(Beginning of RECORDS SHOWN)

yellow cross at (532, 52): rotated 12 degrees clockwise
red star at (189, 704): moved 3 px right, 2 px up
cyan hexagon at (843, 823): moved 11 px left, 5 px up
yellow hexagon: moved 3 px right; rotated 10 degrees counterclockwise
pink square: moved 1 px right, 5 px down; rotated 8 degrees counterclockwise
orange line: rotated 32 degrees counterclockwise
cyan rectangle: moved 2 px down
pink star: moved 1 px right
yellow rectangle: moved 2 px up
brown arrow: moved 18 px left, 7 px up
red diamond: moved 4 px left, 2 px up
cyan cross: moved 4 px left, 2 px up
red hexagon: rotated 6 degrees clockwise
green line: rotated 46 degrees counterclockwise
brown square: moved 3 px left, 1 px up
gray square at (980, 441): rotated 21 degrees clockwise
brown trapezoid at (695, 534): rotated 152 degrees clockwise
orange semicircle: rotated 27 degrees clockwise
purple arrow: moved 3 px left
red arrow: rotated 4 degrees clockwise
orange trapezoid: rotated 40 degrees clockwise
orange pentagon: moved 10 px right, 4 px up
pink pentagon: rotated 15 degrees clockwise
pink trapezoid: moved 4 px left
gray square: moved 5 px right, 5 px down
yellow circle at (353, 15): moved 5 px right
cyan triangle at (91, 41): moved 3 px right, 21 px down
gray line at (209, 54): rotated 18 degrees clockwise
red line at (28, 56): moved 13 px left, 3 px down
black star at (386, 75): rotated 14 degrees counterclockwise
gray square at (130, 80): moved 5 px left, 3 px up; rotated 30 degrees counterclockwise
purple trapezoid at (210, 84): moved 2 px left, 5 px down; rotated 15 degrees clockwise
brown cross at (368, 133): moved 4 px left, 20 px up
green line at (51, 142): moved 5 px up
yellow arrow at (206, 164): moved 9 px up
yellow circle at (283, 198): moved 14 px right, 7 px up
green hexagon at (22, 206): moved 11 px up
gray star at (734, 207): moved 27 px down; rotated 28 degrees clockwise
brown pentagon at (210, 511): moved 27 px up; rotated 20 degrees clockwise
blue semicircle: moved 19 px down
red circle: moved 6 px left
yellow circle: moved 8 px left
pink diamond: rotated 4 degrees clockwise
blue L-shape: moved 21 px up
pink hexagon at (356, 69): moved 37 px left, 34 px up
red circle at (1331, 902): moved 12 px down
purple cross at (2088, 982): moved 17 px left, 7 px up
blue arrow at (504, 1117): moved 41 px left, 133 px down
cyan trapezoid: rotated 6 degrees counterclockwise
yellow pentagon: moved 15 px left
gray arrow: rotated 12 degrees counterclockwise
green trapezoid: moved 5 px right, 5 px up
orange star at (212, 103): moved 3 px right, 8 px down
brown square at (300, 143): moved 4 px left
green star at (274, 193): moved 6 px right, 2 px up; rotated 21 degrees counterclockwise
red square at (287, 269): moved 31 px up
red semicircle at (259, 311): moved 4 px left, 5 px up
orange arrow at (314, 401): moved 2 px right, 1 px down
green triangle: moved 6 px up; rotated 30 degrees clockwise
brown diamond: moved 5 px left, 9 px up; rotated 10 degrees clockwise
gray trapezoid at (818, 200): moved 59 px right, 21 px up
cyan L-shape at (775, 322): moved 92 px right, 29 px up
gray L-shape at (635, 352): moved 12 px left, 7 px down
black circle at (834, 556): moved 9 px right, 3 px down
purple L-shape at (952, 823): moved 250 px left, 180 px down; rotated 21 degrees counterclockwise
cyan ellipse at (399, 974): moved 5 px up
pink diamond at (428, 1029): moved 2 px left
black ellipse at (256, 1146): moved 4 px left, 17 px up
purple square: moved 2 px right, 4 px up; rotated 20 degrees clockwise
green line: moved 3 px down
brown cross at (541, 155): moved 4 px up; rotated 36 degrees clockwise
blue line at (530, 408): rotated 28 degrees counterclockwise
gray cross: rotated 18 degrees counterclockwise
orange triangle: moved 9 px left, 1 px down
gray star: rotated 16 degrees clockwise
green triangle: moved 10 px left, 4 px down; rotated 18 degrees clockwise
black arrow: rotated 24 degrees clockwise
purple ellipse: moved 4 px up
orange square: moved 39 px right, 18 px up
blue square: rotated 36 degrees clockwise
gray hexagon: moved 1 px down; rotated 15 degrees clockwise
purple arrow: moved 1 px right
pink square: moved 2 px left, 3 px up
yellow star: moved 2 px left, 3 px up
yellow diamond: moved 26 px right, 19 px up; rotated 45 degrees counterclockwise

(End of RECORDS SHOWN)

Report how many lines of the records hold the word "cyan", and supply no other text.

### ANSWER TO THIS PROBLEM:
7